What the task asks: Could you copy exactly the lines below, beginning at the line with "(168, 824) = (154, 529): pink" and stopping after the line with "(523, 260) = (553, 266): turquoise", with no pictures?

Source information:
----------------
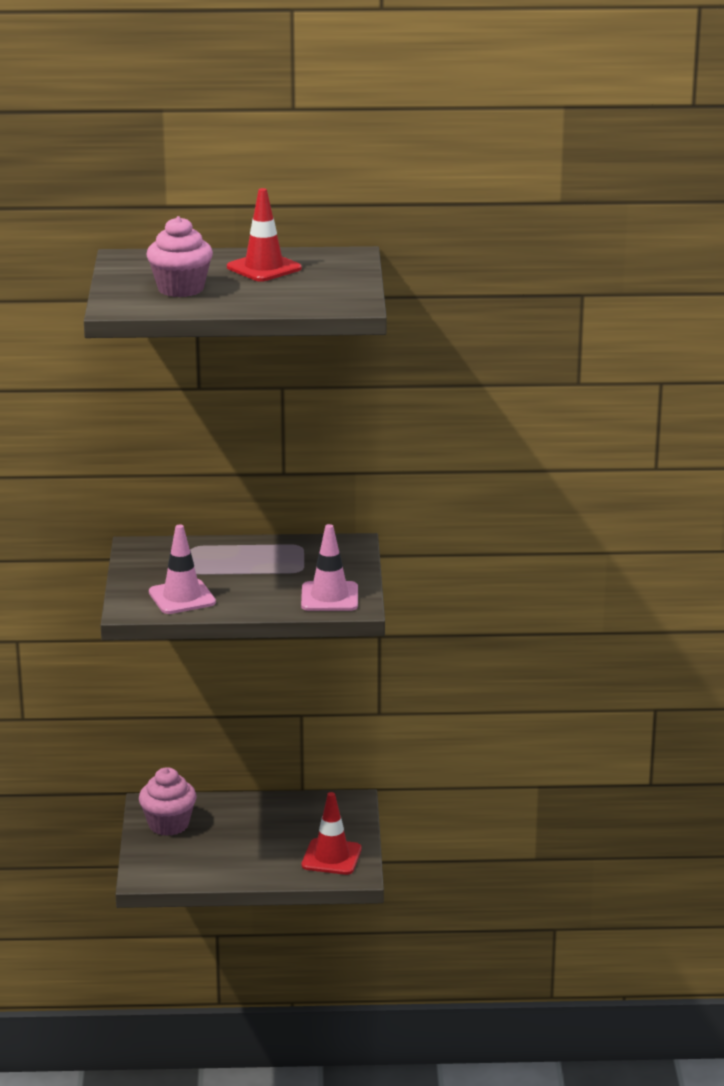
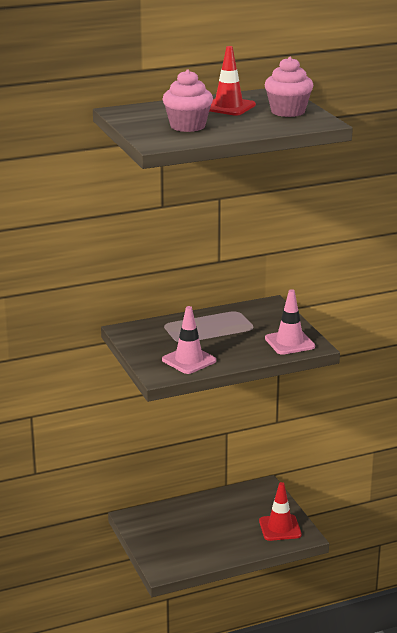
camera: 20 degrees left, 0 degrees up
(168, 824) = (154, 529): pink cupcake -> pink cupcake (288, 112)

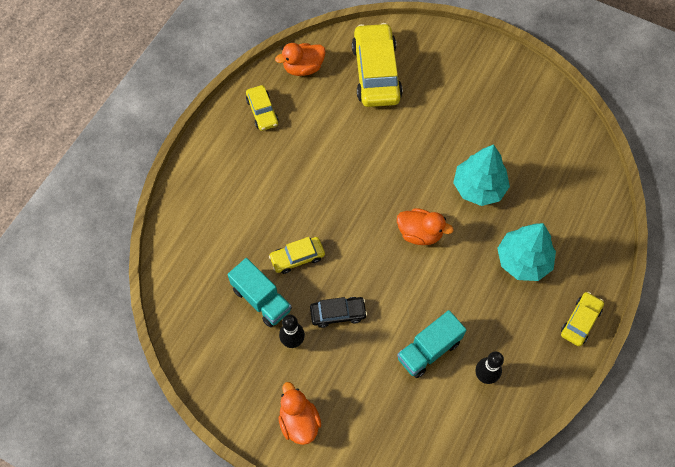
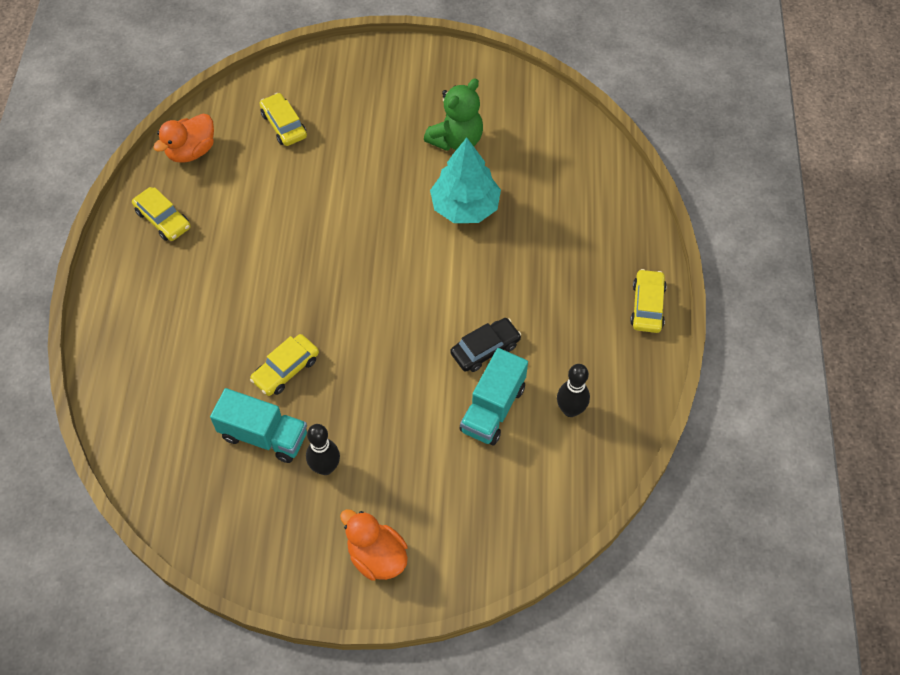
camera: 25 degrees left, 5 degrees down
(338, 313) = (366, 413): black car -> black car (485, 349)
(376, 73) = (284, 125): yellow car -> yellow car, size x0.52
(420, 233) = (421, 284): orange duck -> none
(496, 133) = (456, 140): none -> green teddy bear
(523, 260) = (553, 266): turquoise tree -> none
----------------
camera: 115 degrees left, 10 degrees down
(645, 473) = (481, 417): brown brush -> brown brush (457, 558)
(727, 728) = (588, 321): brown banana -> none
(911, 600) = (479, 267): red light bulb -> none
----------------
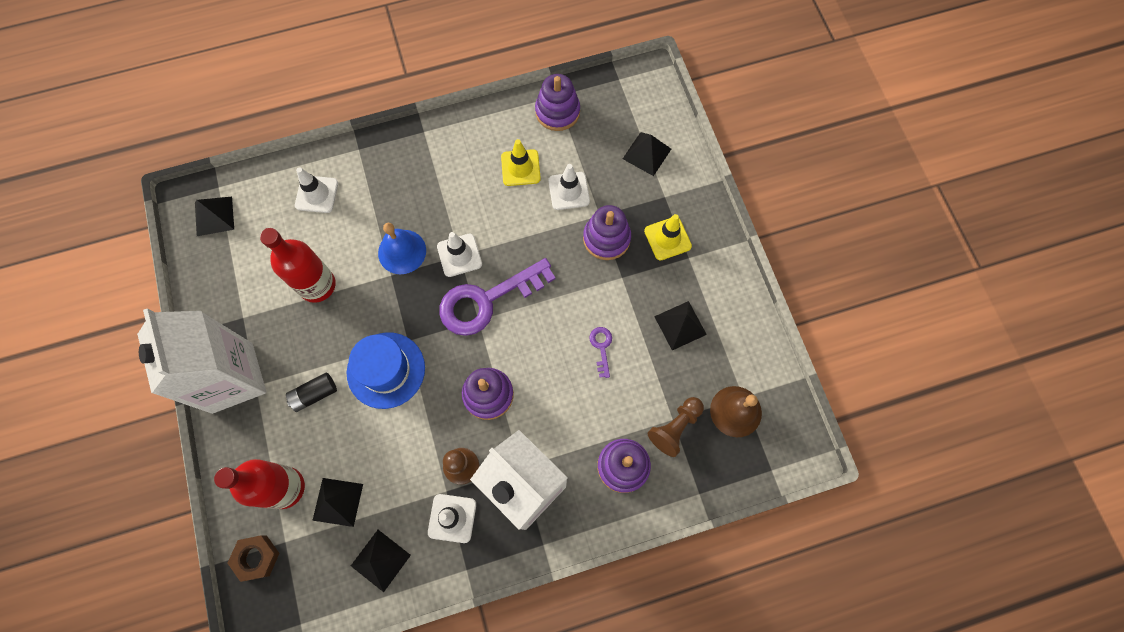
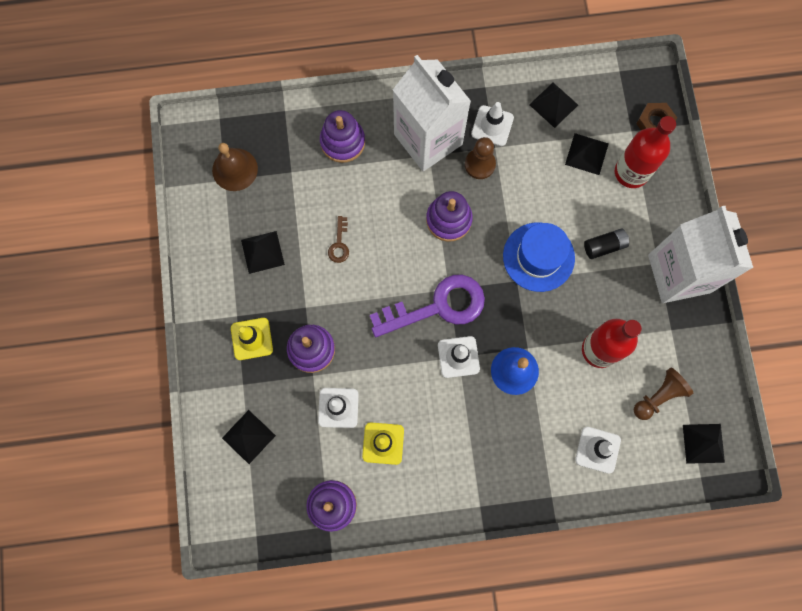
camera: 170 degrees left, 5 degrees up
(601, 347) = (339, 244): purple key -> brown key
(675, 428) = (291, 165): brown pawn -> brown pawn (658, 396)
----------------
Response area:
(168, 824) = (154, 529): pink cupcake -> pink cupcake (288, 112)

camera: 25 degrees left, 5 degrees down
(338, 313) = (366, 413): black car -> black car (485, 349)
(376, 73) = (284, 125): yellow car -> yellow car, size x0.52
(420, 233) = (421, 284): orange duck -> none
(496, 133) = (456, 140): none -> green teddy bear
(523, 260) = (553, 266): turquoise tree -> none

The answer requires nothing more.